What is needed ->
Down to the last character, repeat the data that follows.

Data for analysis ->
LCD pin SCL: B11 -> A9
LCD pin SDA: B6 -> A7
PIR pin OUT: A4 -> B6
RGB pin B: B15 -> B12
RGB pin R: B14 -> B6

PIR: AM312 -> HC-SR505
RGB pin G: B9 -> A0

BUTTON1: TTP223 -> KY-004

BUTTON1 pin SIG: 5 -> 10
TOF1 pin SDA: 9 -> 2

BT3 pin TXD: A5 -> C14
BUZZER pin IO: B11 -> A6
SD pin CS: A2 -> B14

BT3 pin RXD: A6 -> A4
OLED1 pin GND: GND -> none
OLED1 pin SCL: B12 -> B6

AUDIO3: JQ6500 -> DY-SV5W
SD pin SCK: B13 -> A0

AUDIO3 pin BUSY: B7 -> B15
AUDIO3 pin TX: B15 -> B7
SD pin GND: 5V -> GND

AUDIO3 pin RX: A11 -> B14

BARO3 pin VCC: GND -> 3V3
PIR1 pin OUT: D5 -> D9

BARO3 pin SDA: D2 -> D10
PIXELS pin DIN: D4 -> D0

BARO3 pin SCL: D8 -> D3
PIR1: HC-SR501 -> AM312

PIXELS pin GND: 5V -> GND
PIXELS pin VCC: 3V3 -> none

Response box ->
LCD pin SCL: B11 -> A9
LCD pin SDA: B6 -> A7
PIR pin OUT: A4 -> B6
RGB pin B: B15 -> B12
RGB pin R: B14 -> B6

PIR: AM312 -> HC-SR505
RGB pin G: B9 -> A0

BUTTON1: TTP223 -> KY-004

BUTTON1 pin SIG: 5 -> 10
TOF1 pin SDA: 9 -> 2

BT3 pin TXD: A5 -> C14
BUZZER pin IO: B11 -> A6
SD pin CS: A2 -> B14

BT3 pin RXD: A6 -> A4
OLED1 pin GND: GND -> none
OLED1 pin SCL: B12 -> B6

AUDIO3: JQ6500 -> DY-SV5W
SD pin SCK: B13 -> A0

AUDIO3 pin BUSY: B7 -> B15
AUDIO3 pin TX: B15 -> B7
SD pin GND: 5V -> GND

AUDIO3 pin RX: A11 -> B14

BARO3 pin VCC: GND -> 3V3
PIR1 pin OUT: D5 -> D9

BARO3 pin SDA: D2 -> D10
PIXELS pin DIN: D4 -> D0

BARO3 pin SCL: D8 -> D3
PIR1: HC-SR501 -> AM312

PIXELS pin GND: 5V -> GND
PIXELS pin VCC: 3V3 -> none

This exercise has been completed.